> TASK STATEMENT: Return every line from the one with "(147, 635) = (664, 289): none -> yellow box" through the one with "(640, 454) = (278, 128): none", inclusive, exactly as it appears below.

> RECORD EXCERPTS:
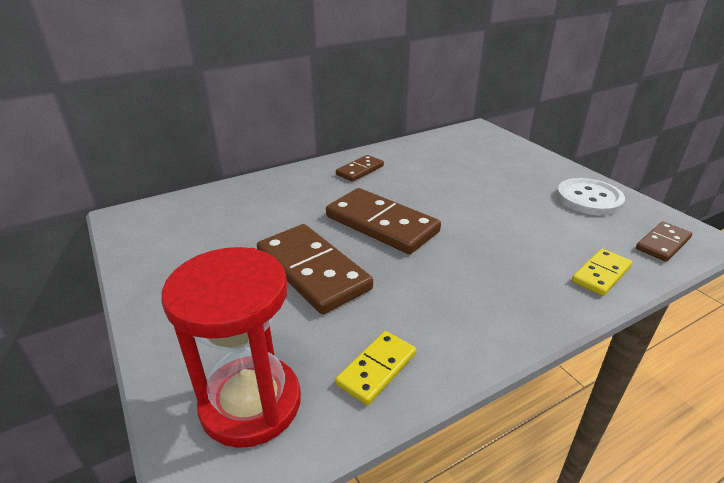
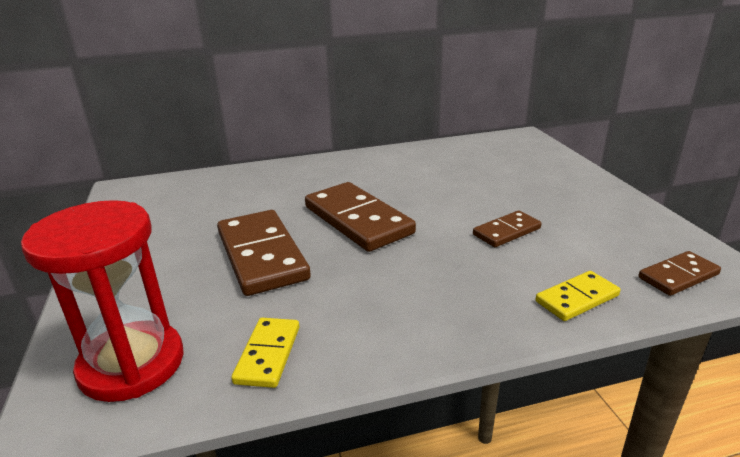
camera: 15 degrees right, 5 degrees down
(360, 170) = (367, 167): brown domino -> brown domino (506, 231)
(377, 369) = (268, 354): yellow domino -> yellow domino turned 45 degrees counterclockwise
(589, 199) = (612, 219): white button -> none

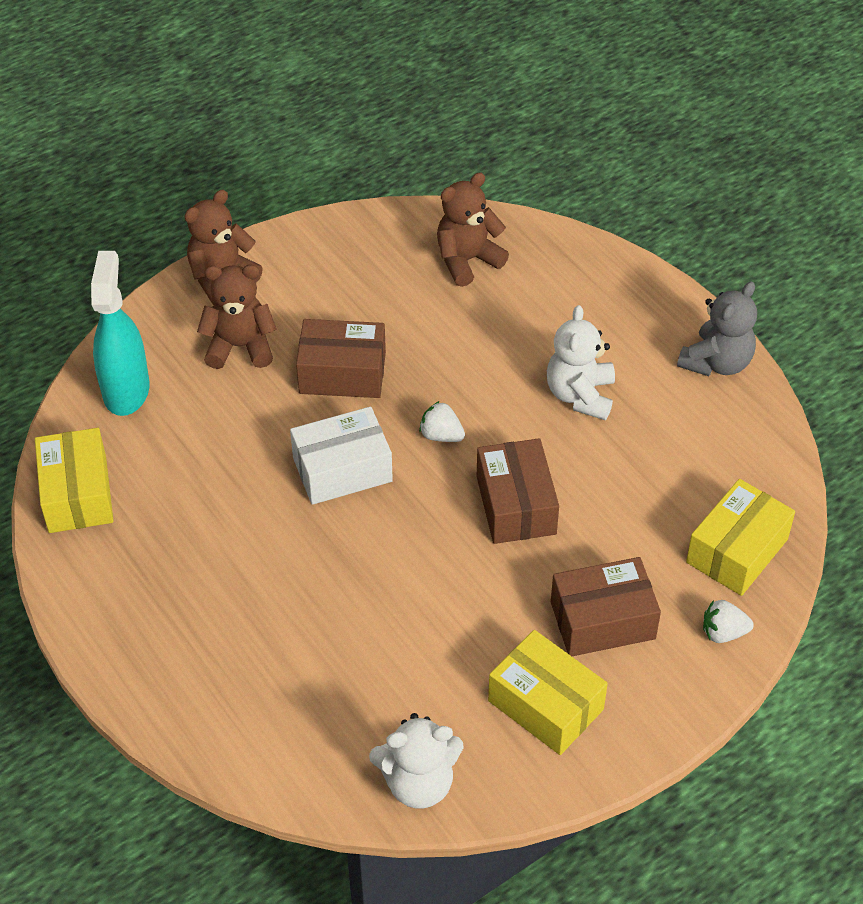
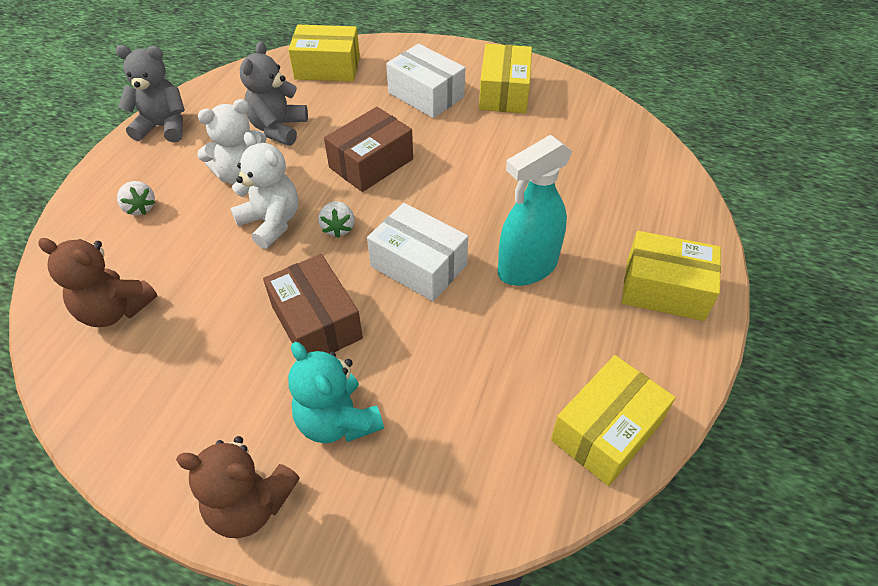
camera: 125 degrees left, 0 degrees up
(126, 390) = (464, 483): turquoise spray bottle -> turquoise spray bottle (527, 267)
(147, 635) = (664, 289): none -> yellow box
(240, 346) = (337, 421): brown teddy bear -> turquoise teddy bear
(418, 783) = (604, 115): white teddy bear -> white teddy bear (271, 222)
(602, 620) = (426, 95): brown box -> white box
(640, 454) = (278, 128): none -> grey teddy bear
(723, 632) = (391, 54): white strawberry -> white strawberry (140, 208)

> TASK OUTPUT:
(147, 635) = (664, 289): none -> yellow box
(240, 346) = (337, 421): brown teddy bear -> turquoise teddy bear
(418, 783) = (604, 115): white teddy bear -> white teddy bear (271, 222)
(602, 620) = (426, 95): brown box -> white box
(640, 454) = (278, 128): none -> grey teddy bear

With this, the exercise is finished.